* [EXERCISE PROMPT]: Exact copies of all the lines below are needed, without the pictures.

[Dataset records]

···

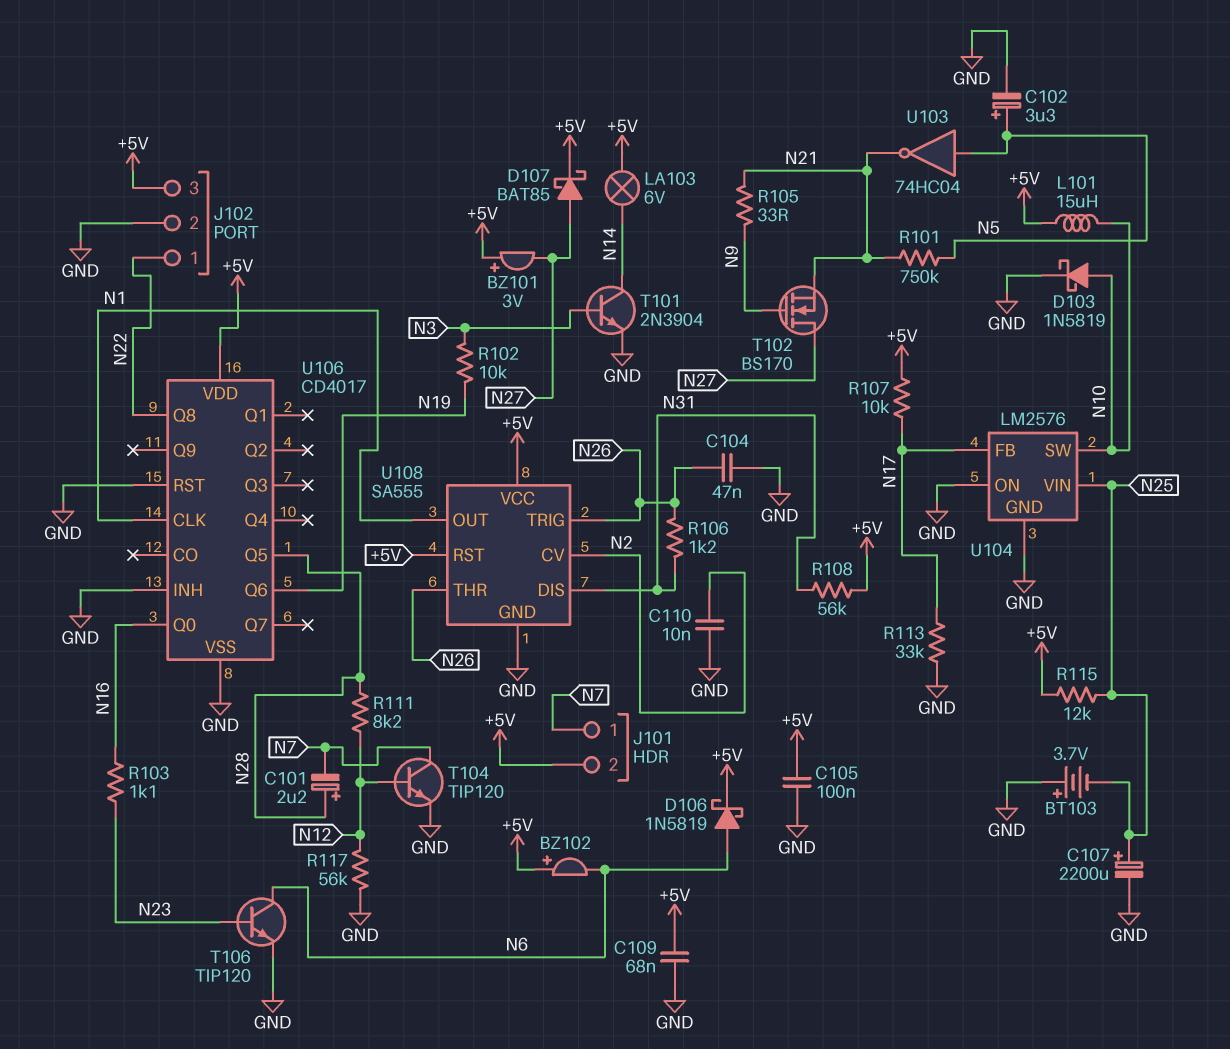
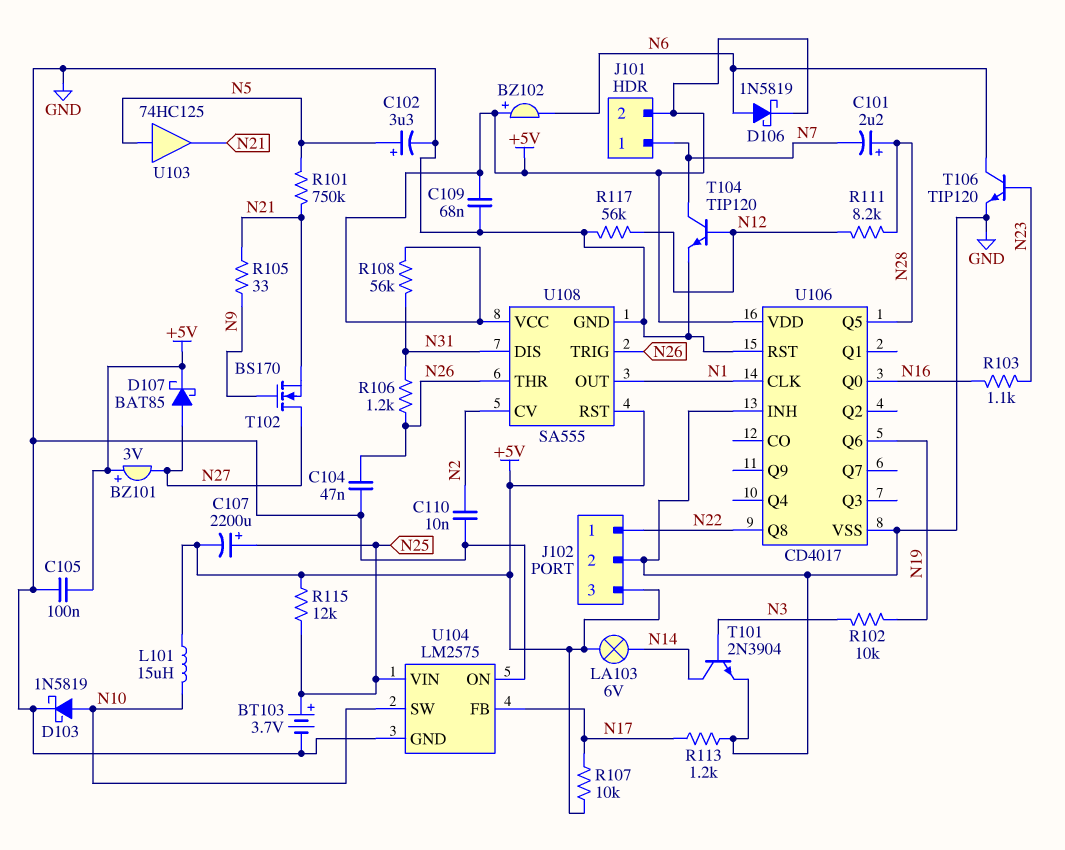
BT103: 3.7V (plus GND, minus N25) -> 3.7V (plus N25, minus GND)
C107: 2200uF (plus N25, minus GND) -> 2200uF (plus N25, minus +5V)
R113: 33k (GND, N17) -> 1.2k (GND, N17)
U103: NOT 74HC04 (in N5, out N21) -> buffer 74HC125 (in N5, out N21)
U104: LM2576 -> LM2575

···

* [RESULT]:
BT103: 3.7V (plus GND, minus N25) -> 3.7V (plus N25, minus GND)
C107: 2200uF (plus N25, minus GND) -> 2200uF (plus N25, minus +5V)
R113: 33k (GND, N17) -> 1.2k (GND, N17)
U103: NOT 74HC04 (in N5, out N21) -> buffer 74HC125 (in N5, out N21)
U104: LM2576 -> LM2575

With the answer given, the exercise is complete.